(Spatial reasoning data)
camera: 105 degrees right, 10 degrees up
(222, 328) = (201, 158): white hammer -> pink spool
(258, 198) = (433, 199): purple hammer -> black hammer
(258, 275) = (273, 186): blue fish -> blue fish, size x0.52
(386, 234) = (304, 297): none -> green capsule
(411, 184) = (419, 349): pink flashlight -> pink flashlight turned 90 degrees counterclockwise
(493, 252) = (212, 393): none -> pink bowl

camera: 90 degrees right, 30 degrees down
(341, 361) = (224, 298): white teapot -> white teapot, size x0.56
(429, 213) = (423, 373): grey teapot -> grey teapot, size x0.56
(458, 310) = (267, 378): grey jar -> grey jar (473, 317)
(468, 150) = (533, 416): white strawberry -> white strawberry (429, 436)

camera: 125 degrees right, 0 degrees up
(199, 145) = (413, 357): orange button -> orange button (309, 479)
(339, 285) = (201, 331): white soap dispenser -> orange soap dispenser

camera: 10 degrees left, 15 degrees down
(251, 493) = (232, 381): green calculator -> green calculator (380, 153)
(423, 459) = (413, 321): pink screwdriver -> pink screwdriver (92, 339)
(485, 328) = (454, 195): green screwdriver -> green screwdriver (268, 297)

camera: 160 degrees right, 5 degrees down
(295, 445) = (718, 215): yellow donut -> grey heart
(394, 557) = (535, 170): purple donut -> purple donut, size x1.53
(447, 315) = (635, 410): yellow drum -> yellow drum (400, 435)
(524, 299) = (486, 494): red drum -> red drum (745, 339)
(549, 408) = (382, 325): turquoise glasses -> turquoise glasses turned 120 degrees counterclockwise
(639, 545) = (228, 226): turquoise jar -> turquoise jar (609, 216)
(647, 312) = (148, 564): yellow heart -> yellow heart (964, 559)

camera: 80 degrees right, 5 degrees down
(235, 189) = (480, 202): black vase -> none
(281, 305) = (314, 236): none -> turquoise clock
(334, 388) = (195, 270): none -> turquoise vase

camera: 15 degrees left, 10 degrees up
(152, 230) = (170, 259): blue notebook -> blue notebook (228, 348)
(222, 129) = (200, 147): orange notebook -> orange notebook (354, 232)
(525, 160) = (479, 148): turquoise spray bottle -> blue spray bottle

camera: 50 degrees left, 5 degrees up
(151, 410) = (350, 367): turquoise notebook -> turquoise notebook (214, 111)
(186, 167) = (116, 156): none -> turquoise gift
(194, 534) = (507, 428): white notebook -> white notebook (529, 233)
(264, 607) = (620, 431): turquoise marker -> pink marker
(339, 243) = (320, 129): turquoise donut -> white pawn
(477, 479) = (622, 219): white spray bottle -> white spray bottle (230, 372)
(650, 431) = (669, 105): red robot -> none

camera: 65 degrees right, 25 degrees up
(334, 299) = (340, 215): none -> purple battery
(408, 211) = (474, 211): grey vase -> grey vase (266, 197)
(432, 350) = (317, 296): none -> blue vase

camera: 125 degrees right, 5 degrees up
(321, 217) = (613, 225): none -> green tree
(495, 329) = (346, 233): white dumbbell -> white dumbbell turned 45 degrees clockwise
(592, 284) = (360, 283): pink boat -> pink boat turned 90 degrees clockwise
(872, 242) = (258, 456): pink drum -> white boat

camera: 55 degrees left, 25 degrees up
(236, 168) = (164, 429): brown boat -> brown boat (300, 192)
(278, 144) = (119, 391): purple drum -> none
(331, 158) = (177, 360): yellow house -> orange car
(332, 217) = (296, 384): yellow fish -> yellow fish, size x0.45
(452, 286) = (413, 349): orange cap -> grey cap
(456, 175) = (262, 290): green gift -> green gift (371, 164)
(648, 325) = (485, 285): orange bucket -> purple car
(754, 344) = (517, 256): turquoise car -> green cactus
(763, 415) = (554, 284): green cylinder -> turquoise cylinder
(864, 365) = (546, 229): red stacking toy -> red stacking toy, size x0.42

▶ [PROBLEM STATEMENT] Only the lines containing the word "hammer" should be returned from the data above.

▶ [PROBLEM SOLUTION]
(222, 328) = (201, 158): white hammer -> pink spool
(258, 198) = (433, 199): purple hammer -> black hammer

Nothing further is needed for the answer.